> [Your assignment] Output exactly those lines of the data that lie between the line containing "(352, 83) = (464, 125): grey" and the final line, both ends counted.

> [Object state change records]
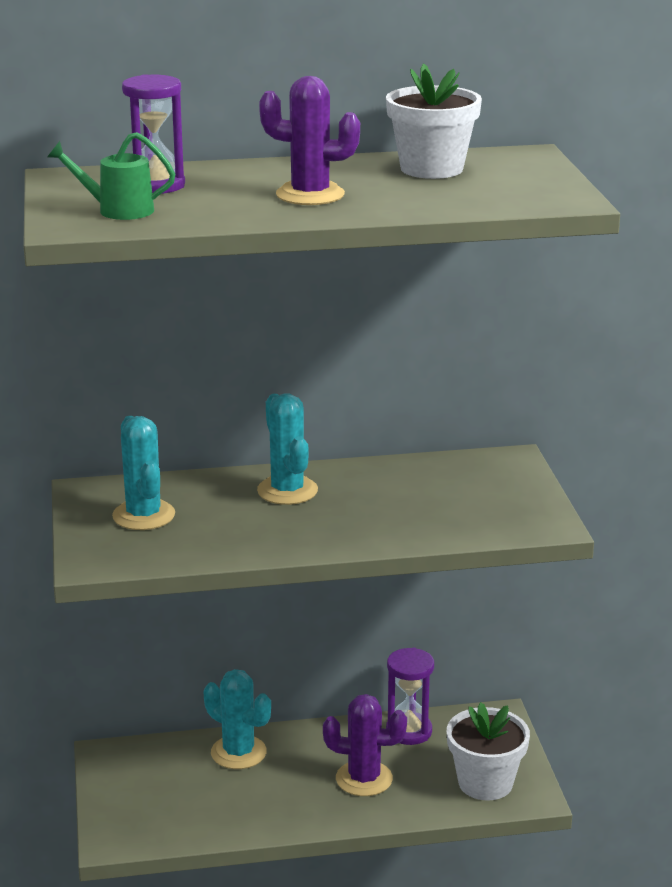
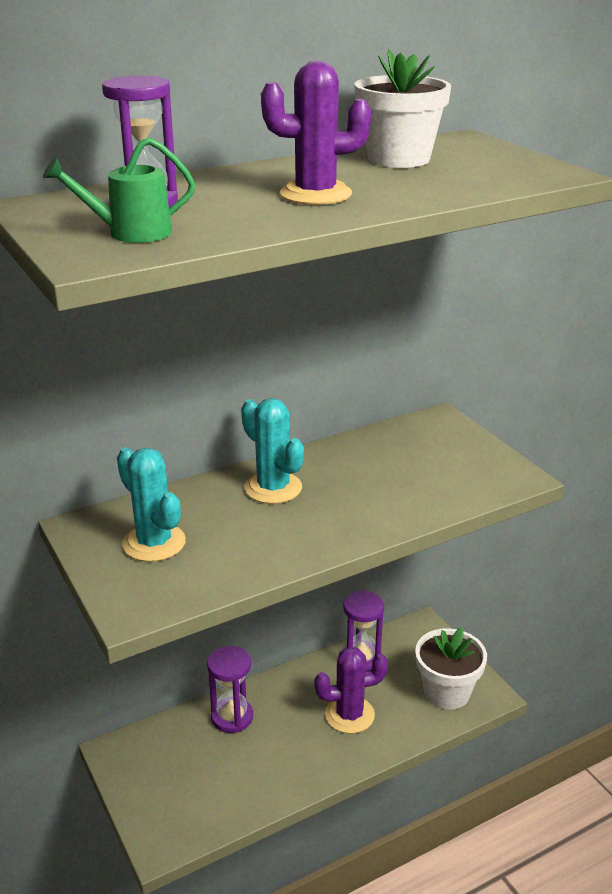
camera: 20 degrees left, 5 degrees up
(238, 752) = (232, 717): turquoise cactus -> purple hourglass

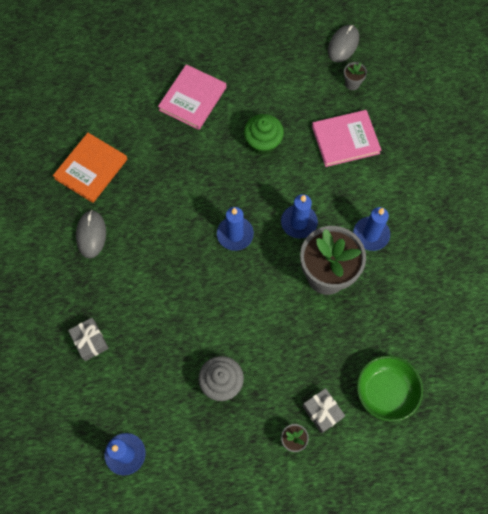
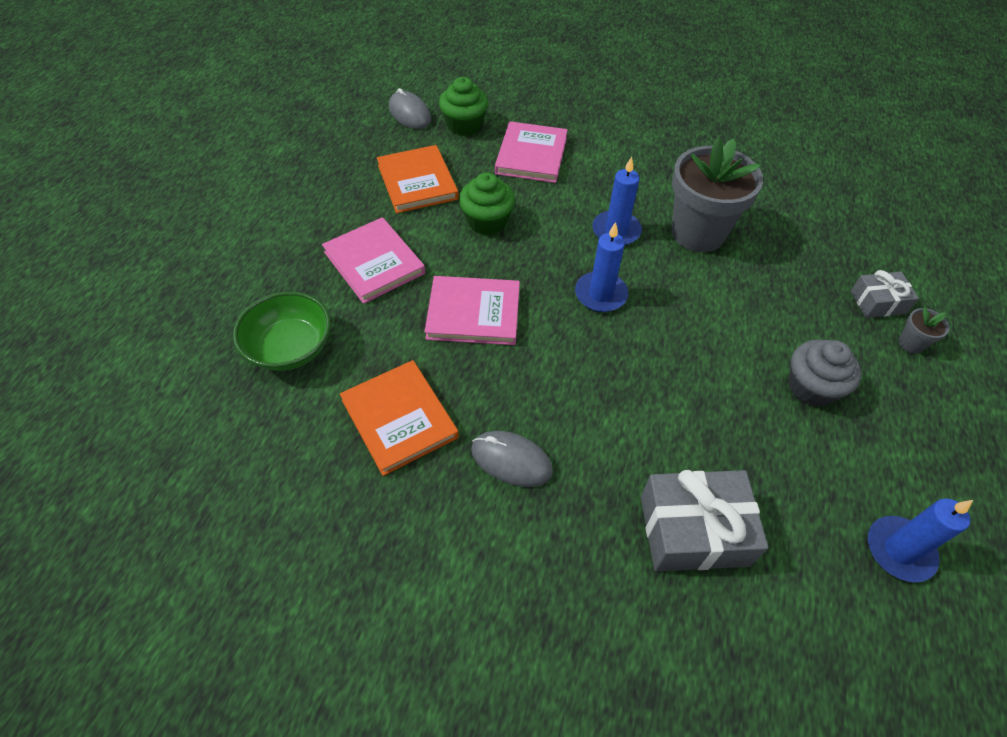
camera: 65 degrees left, 15 degrees down
(90, 341) = (693, 530): grey gift -> grey gift, size x1.74
(182, 170) = (473, 313): none -> pink book
(276, 85) = (417, 182): none -> orange book
(352, 83) = (464, 125): grey flower pot -> green cupcake
(371, 234) = (663, 180): blue candle -> none
(385, 392) = (864, 240): green bowl -> green bowl (290, 348)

> [Exercise response]
(352, 83) = (464, 125): grey flower pot -> green cupcake
(371, 234) = (663, 180): blue candle -> none
(385, 392) = (864, 240): green bowl -> green bowl (290, 348)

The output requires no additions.